Content revision data
- - - - - - -

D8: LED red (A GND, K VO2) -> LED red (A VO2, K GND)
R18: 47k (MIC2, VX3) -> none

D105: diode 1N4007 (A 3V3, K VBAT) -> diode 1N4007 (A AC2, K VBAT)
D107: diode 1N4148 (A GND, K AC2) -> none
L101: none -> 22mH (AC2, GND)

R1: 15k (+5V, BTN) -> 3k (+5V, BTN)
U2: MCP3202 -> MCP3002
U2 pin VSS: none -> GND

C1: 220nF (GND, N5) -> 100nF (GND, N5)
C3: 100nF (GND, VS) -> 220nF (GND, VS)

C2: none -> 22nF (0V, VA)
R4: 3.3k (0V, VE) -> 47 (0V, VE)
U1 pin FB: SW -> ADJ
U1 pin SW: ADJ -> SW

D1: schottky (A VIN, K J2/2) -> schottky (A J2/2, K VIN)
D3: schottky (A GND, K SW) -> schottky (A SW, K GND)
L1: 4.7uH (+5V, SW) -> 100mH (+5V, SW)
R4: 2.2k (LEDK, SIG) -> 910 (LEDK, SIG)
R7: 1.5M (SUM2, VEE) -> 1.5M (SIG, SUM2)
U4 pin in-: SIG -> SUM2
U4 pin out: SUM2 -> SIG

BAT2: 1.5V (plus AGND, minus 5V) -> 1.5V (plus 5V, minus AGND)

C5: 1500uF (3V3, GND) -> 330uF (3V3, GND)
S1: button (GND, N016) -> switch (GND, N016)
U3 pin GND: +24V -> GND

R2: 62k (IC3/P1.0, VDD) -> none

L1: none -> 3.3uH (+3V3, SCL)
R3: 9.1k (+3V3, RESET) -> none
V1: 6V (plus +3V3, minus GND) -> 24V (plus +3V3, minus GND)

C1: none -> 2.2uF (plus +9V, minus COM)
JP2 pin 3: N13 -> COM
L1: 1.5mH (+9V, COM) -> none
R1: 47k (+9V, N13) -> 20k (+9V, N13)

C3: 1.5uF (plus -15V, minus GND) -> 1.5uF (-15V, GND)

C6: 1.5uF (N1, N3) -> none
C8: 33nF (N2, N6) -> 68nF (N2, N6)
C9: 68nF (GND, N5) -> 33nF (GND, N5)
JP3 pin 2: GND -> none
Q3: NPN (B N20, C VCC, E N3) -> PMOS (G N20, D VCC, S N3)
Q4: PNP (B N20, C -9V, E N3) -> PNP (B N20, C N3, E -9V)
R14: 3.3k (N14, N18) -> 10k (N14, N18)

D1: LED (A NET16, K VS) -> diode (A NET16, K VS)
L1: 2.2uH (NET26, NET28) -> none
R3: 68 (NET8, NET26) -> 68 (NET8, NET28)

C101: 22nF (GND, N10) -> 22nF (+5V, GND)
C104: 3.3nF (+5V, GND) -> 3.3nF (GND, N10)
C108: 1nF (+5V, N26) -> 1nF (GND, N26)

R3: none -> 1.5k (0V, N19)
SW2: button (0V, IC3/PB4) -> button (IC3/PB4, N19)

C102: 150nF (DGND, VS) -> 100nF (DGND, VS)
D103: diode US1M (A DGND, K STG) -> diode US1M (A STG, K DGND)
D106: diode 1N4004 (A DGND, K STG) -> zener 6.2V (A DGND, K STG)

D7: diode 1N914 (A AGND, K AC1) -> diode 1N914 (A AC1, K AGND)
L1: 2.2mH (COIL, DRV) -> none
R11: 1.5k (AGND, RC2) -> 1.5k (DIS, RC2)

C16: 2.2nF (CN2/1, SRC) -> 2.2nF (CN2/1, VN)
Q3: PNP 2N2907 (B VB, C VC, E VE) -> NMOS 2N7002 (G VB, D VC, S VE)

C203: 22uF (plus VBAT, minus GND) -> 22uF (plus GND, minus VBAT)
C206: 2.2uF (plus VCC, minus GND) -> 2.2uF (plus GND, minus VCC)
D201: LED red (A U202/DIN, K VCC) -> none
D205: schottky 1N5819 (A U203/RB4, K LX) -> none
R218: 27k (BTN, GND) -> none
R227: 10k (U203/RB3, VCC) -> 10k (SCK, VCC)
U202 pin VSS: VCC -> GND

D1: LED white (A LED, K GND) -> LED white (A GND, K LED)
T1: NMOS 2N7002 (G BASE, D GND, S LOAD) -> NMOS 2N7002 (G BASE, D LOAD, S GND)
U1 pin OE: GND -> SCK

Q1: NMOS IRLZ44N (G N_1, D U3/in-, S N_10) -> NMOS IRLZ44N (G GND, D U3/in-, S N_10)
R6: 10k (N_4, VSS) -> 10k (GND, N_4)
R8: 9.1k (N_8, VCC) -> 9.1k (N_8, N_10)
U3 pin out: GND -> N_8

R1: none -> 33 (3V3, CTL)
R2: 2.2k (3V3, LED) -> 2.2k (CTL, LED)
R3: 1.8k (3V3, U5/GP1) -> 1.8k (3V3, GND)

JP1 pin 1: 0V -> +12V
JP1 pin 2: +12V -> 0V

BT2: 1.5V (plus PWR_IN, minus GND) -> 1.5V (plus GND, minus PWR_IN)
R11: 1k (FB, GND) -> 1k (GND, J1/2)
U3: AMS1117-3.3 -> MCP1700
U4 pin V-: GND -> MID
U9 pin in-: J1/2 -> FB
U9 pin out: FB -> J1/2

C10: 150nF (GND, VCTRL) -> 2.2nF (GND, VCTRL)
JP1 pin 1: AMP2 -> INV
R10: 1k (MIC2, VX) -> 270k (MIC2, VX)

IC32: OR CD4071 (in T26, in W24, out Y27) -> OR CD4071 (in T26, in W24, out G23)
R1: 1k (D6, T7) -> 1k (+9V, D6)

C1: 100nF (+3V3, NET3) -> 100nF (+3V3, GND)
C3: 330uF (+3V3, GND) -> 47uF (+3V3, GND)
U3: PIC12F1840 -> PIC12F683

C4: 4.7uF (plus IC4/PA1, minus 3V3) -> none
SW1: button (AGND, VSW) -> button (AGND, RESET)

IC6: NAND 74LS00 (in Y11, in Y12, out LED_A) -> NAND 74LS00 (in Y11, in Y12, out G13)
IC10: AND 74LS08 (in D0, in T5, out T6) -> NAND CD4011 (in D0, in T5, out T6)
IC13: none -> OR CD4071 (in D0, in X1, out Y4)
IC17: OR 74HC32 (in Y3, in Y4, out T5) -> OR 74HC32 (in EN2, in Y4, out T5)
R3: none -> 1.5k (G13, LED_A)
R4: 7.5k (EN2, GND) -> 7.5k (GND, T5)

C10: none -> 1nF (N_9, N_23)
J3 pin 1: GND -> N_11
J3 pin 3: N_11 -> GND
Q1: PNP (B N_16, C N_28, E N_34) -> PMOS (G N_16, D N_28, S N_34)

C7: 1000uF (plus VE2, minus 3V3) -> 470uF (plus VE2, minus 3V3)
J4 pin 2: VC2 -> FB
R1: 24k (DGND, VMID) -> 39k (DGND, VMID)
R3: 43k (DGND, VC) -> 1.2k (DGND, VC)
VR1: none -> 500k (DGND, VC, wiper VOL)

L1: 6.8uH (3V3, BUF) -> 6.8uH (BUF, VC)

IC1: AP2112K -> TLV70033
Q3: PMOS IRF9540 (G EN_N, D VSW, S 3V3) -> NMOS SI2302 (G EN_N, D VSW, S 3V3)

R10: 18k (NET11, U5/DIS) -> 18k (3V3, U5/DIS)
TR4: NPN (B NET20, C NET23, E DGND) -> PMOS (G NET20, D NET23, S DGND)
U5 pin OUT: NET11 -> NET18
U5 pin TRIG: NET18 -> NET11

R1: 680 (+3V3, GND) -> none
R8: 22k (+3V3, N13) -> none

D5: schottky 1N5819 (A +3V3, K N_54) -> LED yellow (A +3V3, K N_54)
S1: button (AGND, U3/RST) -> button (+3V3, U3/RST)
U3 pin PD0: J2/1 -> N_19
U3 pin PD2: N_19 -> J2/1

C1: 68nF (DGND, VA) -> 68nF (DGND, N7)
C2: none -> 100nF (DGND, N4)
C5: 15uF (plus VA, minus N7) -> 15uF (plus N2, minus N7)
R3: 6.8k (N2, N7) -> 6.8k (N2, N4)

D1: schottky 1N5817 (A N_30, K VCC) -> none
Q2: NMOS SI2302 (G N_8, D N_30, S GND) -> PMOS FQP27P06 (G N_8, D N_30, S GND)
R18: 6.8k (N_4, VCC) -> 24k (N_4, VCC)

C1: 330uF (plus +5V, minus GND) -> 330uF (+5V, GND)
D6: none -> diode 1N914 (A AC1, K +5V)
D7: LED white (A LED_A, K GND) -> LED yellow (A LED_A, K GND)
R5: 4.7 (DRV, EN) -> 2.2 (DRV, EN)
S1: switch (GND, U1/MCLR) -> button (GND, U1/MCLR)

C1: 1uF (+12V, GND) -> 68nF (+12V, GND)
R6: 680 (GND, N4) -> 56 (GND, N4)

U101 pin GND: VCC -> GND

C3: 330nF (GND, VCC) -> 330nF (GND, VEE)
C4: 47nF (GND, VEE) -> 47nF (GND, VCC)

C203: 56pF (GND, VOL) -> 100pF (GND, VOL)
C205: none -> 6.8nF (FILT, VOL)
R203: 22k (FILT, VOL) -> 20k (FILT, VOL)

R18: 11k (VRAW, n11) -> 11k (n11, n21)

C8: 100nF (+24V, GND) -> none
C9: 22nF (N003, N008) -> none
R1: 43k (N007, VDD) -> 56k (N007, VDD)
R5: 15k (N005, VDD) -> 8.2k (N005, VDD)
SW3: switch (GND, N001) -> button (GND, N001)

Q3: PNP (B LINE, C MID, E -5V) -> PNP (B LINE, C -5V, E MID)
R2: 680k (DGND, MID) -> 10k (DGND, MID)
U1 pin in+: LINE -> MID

- - - - - - -

• **Exercise requirements**
The required output is every line above from the one with "C1: 330uF (plus" down to the one with "SW3: switch (GND, N001) -> button (GND, N001)", restated word for word, ends included.

• **Expected answer**
C1: 330uF (plus +5V, minus GND) -> 330uF (+5V, GND)
D6: none -> diode 1N914 (A AC1, K +5V)
D7: LED white (A LED_A, K GND) -> LED yellow (A LED_A, K GND)
R5: 4.7 (DRV, EN) -> 2.2 (DRV, EN)
S1: switch (GND, U1/MCLR) -> button (GND, U1/MCLR)

C1: 1uF (+12V, GND) -> 68nF (+12V, GND)
R6: 680 (GND, N4) -> 56 (GND, N4)

U101 pin GND: VCC -> GND

C3: 330nF (GND, VCC) -> 330nF (GND, VEE)
C4: 47nF (GND, VEE) -> 47nF (GND, VCC)

C203: 56pF (GND, VOL) -> 100pF (GND, VOL)
C205: none -> 6.8nF (FILT, VOL)
R203: 22k (FILT, VOL) -> 20k (FILT, VOL)

R18: 11k (VRAW, n11) -> 11k (n11, n21)

C8: 100nF (+24V, GND) -> none
C9: 22nF (N003, N008) -> none
R1: 43k (N007, VDD) -> 56k (N007, VDD)
R5: 15k (N005, VDD) -> 8.2k (N005, VDD)
SW3: switch (GND, N001) -> button (GND, N001)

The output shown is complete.